- _Prompt_: Beginning with the line that holds "LDR103: none -> GL5516 (+12V, VI)", write out each line exactly as it stands until the end of the data, and include no pictures.

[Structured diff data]
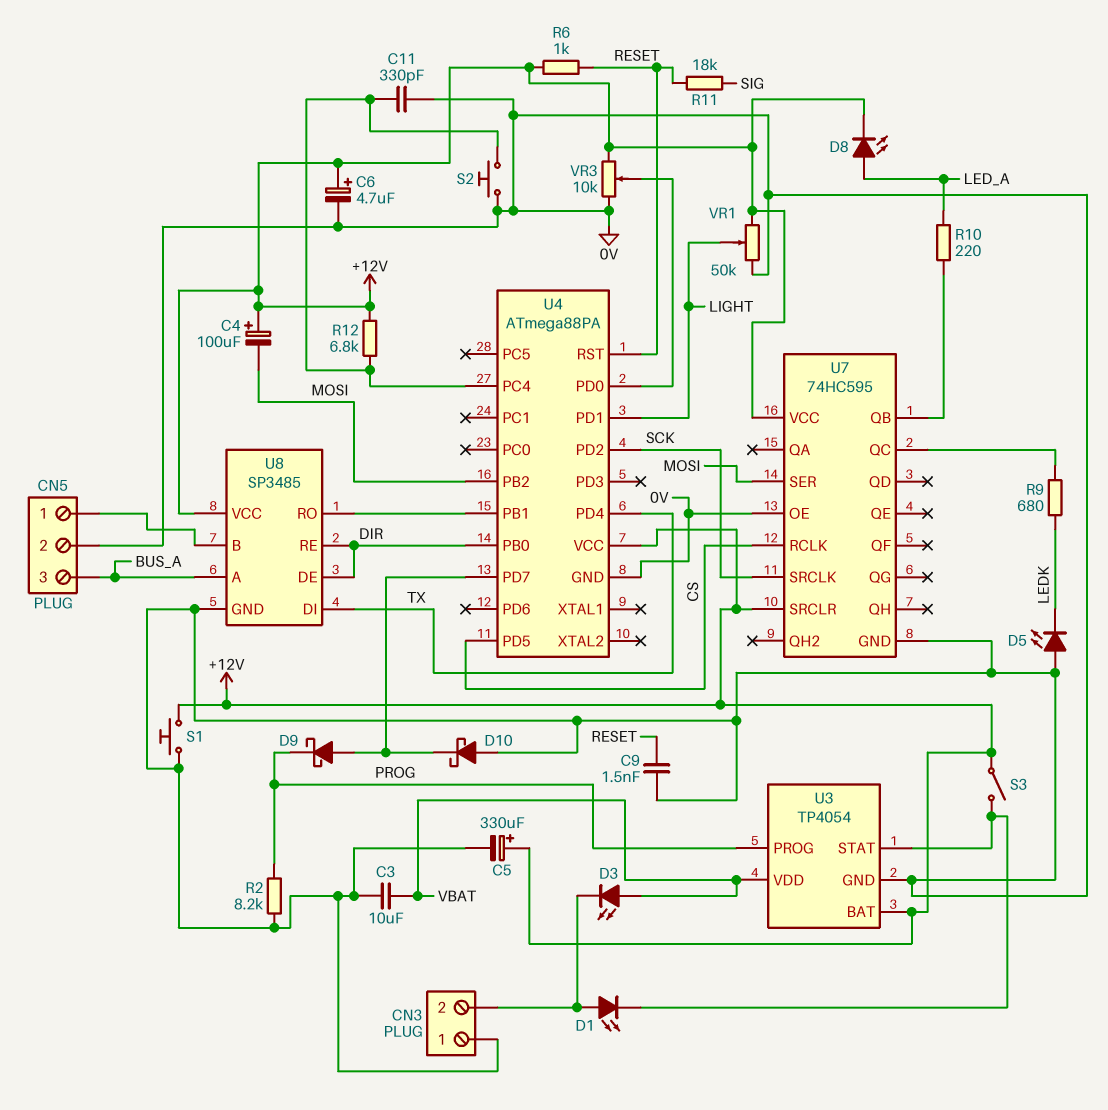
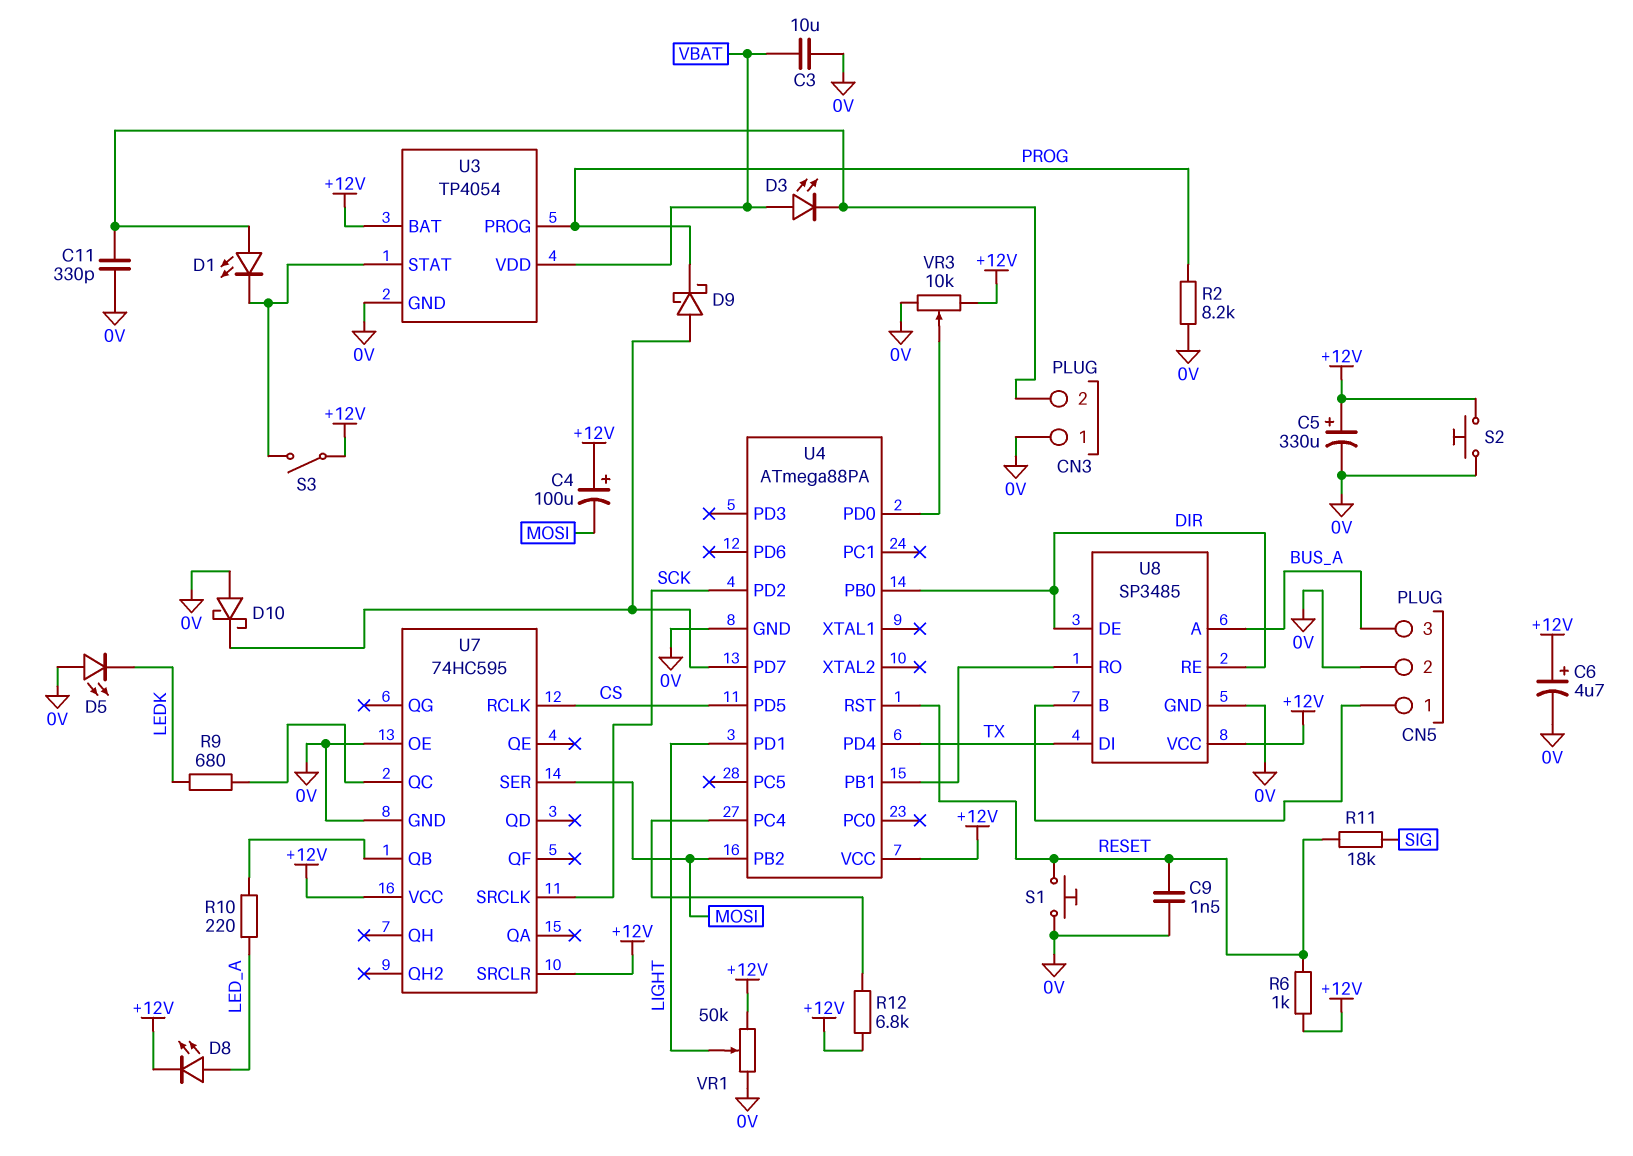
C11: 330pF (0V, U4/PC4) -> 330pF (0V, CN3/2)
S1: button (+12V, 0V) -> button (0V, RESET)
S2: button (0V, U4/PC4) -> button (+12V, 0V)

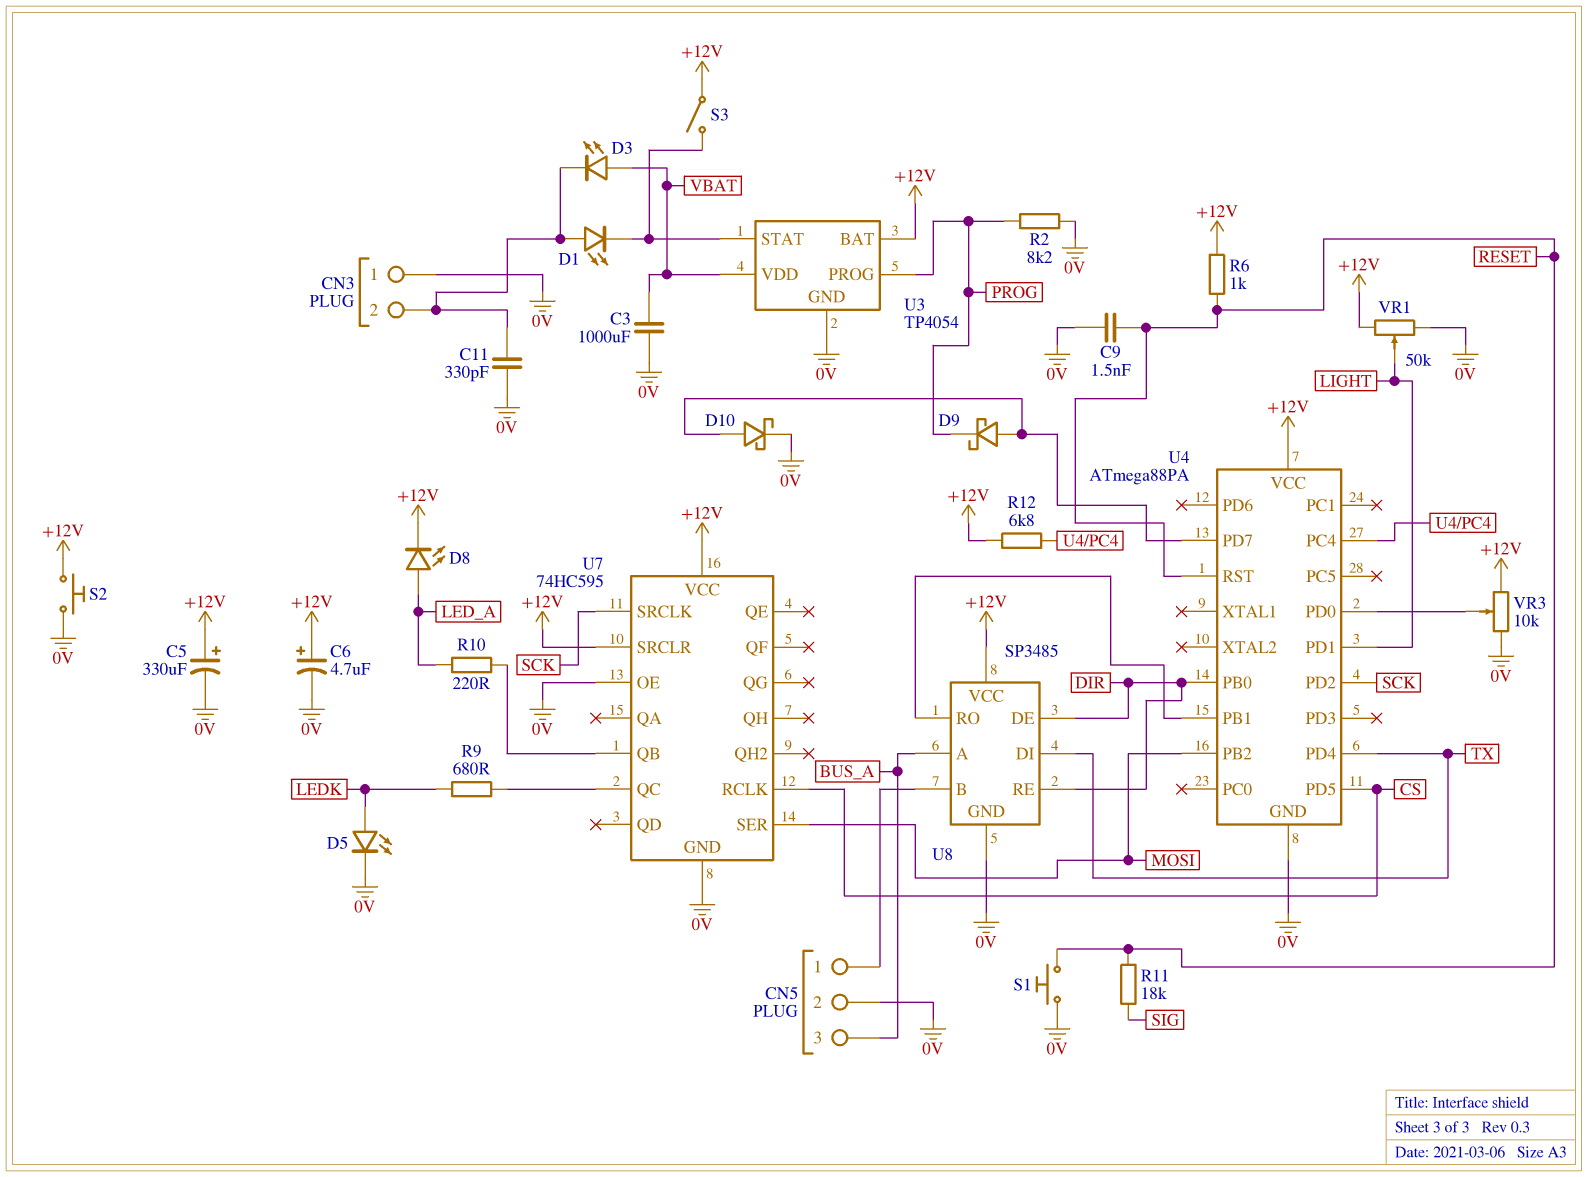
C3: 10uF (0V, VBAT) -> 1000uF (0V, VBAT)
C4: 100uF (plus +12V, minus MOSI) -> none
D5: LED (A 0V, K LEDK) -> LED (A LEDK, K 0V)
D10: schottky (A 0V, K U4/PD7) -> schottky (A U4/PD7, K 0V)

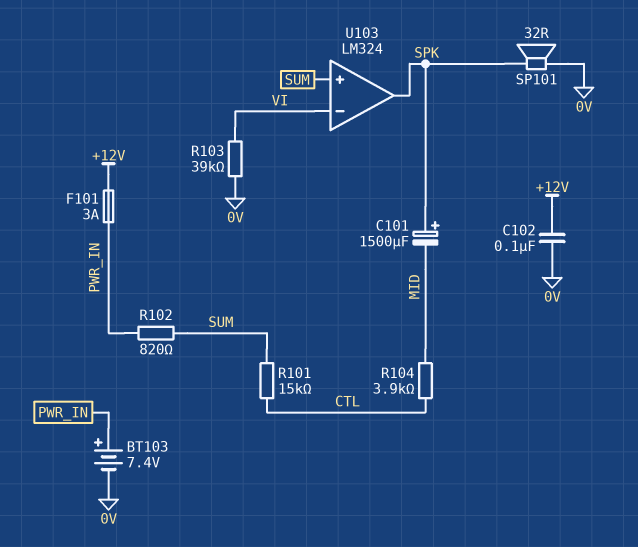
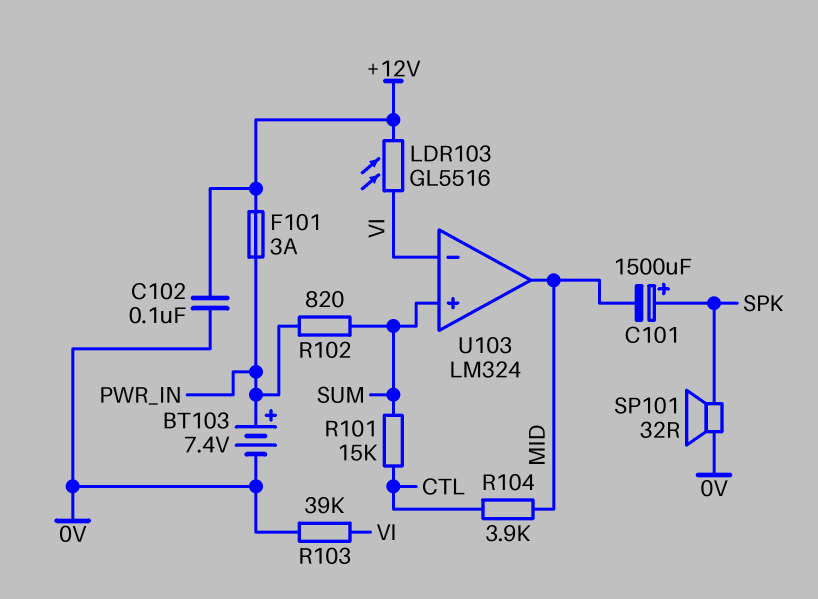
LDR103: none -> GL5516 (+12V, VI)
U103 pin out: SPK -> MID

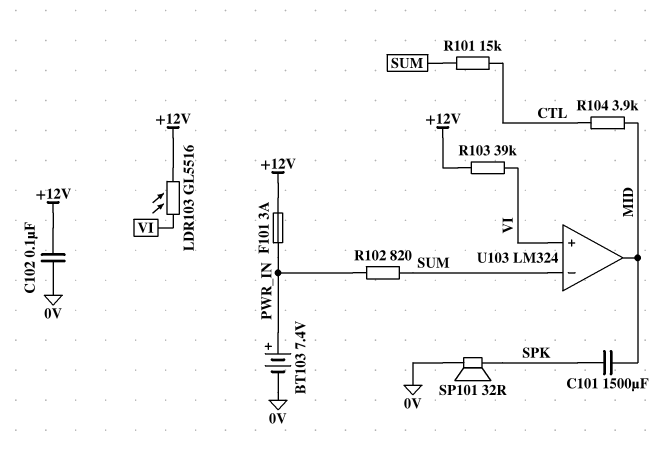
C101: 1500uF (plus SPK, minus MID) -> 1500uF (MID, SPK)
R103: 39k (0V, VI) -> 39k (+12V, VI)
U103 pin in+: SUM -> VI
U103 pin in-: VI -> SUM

- _Solution to this exercise_:
LDR103: none -> GL5516 (+12V, VI)
U103 pin out: SPK -> MID

C101: 1500uF (plus SPK, minus MID) -> 1500uF (MID, SPK)
R103: 39k (0V, VI) -> 39k (+12V, VI)
U103 pin in+: SUM -> VI
U103 pin in-: VI -> SUM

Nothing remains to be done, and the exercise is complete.